The problem: Can you arrange the records as a numbered list, starting at the first line and ending at the line containing "Tomas: 20:00 -> 20:03", with blank lines left out?

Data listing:

================================

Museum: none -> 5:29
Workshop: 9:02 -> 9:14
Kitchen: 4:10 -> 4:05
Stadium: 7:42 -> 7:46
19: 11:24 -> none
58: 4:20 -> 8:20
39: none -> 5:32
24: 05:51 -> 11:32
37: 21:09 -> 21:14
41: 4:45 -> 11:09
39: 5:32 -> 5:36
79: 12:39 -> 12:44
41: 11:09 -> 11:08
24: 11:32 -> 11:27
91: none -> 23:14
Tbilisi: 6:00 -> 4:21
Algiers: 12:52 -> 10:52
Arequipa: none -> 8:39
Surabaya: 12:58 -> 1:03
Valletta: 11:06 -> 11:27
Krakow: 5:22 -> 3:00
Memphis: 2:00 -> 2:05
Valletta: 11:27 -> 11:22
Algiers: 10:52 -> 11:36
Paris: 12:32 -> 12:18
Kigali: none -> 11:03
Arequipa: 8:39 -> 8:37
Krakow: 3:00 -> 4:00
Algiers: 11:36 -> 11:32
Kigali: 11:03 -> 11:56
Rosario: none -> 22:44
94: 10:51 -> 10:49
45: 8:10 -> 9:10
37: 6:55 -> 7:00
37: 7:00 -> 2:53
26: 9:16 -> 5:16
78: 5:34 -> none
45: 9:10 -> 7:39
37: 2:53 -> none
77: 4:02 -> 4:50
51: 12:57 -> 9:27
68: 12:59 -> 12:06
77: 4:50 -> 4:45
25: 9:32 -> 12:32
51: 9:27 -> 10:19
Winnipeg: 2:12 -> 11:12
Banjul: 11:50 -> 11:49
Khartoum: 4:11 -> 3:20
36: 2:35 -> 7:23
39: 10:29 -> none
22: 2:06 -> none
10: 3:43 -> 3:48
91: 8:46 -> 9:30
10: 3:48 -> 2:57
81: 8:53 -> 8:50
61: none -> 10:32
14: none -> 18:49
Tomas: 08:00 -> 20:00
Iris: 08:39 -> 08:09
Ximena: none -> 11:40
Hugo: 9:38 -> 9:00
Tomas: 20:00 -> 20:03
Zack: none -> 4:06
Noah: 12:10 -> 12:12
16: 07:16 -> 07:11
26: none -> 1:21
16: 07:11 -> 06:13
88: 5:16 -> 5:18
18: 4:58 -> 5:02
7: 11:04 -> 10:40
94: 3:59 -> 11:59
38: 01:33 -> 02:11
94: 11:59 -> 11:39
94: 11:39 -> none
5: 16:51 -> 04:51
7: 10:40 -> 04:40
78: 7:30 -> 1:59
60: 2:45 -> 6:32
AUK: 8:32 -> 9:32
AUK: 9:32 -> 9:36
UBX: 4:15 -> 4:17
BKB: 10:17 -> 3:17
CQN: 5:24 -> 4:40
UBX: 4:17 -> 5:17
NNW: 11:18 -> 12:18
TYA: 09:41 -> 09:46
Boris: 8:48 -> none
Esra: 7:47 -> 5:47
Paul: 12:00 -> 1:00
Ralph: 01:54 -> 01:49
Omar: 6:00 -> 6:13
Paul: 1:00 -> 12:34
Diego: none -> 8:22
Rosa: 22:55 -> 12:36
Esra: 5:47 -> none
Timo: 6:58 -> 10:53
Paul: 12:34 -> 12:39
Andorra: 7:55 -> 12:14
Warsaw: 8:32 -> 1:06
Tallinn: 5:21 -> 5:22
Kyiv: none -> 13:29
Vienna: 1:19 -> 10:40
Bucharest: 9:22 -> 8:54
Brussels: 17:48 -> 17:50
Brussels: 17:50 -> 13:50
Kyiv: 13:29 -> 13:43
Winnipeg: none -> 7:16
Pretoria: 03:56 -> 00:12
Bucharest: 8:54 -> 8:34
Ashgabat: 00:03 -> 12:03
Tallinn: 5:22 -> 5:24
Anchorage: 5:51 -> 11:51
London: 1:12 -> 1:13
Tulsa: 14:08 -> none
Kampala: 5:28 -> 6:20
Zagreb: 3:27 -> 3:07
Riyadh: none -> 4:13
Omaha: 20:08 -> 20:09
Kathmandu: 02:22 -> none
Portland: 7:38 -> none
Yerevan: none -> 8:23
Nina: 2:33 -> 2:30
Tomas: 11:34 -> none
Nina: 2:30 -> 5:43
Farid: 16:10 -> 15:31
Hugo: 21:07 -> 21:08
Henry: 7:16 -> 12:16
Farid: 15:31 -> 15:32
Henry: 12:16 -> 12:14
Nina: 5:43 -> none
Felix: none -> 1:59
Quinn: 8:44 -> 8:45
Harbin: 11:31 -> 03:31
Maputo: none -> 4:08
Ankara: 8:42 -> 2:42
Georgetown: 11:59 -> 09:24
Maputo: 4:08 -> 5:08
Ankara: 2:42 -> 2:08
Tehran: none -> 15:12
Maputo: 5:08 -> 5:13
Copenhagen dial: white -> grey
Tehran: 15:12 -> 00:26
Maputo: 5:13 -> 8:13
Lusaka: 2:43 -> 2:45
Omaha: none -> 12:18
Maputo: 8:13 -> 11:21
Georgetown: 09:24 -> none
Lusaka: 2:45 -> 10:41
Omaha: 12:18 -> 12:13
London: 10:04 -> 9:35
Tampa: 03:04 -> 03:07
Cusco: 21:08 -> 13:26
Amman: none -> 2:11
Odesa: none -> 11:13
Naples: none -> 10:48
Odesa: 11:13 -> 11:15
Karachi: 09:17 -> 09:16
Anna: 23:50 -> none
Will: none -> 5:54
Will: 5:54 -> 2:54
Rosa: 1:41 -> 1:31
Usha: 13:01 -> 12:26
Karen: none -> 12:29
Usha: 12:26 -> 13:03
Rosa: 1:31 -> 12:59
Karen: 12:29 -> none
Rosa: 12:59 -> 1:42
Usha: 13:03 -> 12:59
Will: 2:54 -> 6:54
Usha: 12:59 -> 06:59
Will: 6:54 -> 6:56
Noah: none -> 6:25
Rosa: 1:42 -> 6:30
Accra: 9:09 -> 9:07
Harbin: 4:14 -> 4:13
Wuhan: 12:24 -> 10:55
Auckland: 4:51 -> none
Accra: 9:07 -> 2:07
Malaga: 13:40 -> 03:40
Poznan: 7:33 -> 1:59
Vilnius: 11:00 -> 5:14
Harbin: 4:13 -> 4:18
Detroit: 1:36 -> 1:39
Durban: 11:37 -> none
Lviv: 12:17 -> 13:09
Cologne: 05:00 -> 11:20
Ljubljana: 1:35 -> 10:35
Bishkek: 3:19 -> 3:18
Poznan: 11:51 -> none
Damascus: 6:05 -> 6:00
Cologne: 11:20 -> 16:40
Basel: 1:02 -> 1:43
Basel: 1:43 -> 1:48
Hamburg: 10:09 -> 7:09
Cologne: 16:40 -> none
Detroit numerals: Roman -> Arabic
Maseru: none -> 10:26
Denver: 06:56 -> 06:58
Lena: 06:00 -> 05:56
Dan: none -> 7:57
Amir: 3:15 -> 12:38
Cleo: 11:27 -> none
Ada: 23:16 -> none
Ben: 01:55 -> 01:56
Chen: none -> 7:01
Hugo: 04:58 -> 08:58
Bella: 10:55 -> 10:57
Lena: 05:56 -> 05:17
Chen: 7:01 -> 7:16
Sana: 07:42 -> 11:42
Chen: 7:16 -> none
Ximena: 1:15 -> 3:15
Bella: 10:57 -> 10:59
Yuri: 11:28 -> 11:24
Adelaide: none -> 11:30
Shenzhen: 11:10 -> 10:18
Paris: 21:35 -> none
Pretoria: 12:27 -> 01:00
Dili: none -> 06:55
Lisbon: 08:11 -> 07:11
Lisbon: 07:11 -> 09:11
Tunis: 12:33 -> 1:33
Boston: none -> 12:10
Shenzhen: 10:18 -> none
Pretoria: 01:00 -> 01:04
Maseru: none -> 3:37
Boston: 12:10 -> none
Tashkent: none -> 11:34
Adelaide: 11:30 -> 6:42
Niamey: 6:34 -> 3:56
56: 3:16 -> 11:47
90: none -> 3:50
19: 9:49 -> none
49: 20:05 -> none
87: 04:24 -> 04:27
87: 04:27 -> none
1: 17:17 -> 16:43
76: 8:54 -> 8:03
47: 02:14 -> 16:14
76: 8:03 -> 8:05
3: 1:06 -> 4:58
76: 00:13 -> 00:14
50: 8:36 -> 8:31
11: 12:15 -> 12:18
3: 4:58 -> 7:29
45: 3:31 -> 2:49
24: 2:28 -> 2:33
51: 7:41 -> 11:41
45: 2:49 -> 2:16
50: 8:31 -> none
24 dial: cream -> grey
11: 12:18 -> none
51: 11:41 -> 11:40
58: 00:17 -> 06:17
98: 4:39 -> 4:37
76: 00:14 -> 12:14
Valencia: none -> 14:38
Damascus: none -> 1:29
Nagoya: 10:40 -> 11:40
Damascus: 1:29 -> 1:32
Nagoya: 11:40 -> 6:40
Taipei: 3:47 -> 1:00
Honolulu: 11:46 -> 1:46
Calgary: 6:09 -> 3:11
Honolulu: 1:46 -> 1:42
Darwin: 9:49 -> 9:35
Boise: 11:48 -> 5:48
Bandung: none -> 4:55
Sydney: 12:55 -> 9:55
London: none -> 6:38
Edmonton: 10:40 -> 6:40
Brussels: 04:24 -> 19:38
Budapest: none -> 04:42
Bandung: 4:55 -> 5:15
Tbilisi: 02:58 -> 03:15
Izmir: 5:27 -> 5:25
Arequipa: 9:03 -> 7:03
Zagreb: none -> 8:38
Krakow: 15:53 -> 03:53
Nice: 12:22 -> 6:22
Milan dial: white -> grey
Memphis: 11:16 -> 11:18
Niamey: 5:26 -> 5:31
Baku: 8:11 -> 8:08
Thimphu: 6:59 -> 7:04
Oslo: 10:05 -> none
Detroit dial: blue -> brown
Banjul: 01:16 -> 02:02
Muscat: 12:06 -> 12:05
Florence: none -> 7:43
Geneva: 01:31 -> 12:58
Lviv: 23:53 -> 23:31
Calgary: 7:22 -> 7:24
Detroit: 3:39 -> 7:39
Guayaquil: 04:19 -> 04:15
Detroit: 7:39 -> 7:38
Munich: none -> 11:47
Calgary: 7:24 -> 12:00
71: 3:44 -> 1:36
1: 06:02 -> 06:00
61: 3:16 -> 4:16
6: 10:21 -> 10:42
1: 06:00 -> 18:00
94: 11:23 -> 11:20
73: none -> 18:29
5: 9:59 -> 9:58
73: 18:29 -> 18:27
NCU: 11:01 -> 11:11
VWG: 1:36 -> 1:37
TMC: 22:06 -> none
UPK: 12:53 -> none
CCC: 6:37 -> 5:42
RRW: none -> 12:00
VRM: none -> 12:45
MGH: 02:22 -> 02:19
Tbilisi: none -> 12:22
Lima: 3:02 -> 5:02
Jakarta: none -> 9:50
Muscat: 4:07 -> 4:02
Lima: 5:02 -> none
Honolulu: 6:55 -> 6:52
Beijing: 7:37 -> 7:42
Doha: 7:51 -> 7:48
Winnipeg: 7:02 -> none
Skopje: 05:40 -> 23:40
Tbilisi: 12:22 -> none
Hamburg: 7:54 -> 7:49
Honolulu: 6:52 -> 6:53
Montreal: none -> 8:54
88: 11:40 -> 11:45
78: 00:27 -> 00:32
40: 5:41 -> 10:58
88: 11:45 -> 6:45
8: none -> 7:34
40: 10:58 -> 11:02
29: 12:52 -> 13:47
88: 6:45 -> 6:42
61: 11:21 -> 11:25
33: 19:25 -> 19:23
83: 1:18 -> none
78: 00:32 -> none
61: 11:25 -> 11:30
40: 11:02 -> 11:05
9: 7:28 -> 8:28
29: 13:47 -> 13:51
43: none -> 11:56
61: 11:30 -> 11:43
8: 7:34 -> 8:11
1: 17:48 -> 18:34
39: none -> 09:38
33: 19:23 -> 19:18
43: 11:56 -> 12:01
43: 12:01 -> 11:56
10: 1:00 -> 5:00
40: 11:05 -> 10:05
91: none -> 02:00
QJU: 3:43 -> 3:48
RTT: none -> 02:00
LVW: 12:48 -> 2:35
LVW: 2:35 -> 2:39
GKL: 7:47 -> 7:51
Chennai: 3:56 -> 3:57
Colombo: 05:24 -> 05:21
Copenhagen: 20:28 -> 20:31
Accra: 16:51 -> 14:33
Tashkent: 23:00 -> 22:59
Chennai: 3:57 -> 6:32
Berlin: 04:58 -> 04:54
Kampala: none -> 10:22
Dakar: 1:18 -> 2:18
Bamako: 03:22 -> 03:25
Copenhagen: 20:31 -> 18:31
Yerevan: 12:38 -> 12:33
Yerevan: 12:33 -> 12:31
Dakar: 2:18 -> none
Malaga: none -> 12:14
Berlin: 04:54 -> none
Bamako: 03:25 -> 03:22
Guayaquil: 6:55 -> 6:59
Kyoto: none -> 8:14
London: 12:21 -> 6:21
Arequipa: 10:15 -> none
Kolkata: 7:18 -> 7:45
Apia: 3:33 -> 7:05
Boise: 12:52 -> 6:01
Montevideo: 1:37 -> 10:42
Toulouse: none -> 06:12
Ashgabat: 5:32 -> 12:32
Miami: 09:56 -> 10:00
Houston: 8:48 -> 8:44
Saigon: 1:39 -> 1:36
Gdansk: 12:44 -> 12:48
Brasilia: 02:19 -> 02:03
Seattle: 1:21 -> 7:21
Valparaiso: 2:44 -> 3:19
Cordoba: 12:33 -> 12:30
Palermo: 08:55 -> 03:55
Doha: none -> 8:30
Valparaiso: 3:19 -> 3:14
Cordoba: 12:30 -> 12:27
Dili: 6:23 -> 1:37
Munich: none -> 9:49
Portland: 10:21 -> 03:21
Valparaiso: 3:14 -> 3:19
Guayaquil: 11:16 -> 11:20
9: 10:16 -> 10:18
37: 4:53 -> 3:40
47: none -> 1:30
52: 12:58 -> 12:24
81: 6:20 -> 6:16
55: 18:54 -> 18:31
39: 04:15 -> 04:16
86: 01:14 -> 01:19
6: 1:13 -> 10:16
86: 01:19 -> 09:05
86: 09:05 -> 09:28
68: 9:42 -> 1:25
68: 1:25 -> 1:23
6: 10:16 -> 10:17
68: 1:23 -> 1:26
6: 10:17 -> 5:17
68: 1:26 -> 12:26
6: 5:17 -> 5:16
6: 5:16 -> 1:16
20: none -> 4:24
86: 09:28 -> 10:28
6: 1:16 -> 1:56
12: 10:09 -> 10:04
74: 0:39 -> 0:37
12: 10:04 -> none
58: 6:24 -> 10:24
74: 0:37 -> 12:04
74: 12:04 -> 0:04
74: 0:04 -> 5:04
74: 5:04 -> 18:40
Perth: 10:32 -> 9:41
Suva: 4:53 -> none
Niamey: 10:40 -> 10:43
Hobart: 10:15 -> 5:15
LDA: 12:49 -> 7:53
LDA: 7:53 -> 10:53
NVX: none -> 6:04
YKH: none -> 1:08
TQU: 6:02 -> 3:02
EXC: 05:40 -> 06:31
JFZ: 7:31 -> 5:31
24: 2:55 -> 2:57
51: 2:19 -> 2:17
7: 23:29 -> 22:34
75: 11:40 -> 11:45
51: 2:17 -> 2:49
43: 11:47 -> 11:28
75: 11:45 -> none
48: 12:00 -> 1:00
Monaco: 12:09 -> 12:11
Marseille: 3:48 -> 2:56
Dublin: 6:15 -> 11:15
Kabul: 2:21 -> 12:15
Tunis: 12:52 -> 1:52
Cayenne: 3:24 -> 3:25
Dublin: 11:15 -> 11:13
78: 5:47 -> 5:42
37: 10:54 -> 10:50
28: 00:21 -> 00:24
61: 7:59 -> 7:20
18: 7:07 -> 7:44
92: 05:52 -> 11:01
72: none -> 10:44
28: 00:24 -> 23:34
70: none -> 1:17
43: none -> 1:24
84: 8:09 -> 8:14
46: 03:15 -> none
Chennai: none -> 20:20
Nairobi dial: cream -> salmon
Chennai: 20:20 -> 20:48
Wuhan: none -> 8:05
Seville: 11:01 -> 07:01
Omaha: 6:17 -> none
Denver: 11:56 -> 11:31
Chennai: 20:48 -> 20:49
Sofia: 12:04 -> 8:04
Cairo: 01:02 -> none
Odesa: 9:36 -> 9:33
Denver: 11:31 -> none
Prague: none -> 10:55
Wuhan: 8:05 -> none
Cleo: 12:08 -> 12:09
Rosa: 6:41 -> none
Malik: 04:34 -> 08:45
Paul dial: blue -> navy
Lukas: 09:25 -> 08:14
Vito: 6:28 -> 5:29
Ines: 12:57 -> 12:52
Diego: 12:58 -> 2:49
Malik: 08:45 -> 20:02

================================

Solution to this problem:
1. Museum: none -> 5:29
2. Workshop: 9:02 -> 9:14
3. Kitchen: 4:10 -> 4:05
4. Stadium: 7:42 -> 7:46
5. 19: 11:24 -> none
6. 58: 4:20 -> 8:20
7. 39: none -> 5:32
8. 24: 05:51 -> 11:32
9. 37: 21:09 -> 21:14
10. 41: 4:45 -> 11:09
11. 39: 5:32 -> 5:36
12. 79: 12:39 -> 12:44
13. 41: 11:09 -> 11:08
14. 24: 11:32 -> 11:27
15. 91: none -> 23:14
16. Tbilisi: 6:00 -> 4:21
17. Algiers: 12:52 -> 10:52
18. Arequipa: none -> 8:39
19. Surabaya: 12:58 -> 1:03
20. Valletta: 11:06 -> 11:27
21. Krakow: 5:22 -> 3:00
22. Memphis: 2:00 -> 2:05
23. Valletta: 11:27 -> 11:22
24. Algiers: 10:52 -> 11:36
25. Paris: 12:32 -> 12:18
26. Kigali: none -> 11:03
27. Arequipa: 8:39 -> 8:37
28. Krakow: 3:00 -> 4:00
29. Algiers: 11:36 -> 11:32
30. Kigali: 11:03 -> 11:56
31. Rosario: none -> 22:44
32. 94: 10:51 -> 10:49
33. 45: 8:10 -> 9:10
34. 37: 6:55 -> 7:00
35. 37: 7:00 -> 2:53
36. 26: 9:16 -> 5:16
37. 78: 5:34 -> none
38. 45: 9:10 -> 7:39
39. 37: 2:53 -> none
40. 77: 4:02 -> 4:50
41. 51: 12:57 -> 9:27
42. 68: 12:59 -> 12:06
43. 77: 4:50 -> 4:45
44. 25: 9:32 -> 12:32
45. 51: 9:27 -> 10:19
46. Winnipeg: 2:12 -> 11:12
47. Banjul: 11:50 -> 11:49
48. Khartoum: 4:11 -> 3:20
49. 36: 2:35 -> 7:23
50. 39: 10:29 -> none
51. 22: 2:06 -> none
52. 10: 3:43 -> 3:48
53. 91: 8:46 -> 9:30
54. 10: 3:48 -> 2:57
55. 81: 8:53 -> 8:50
56. 61: none -> 10:32
57. 14: none -> 18:49
58. Tomas: 08:00 -> 20:00
59. Iris: 08:39 -> 08:09
60. Ximena: none -> 11:40
61. Hugo: 9:38 -> 9:00
62. Tomas: 20:00 -> 20:03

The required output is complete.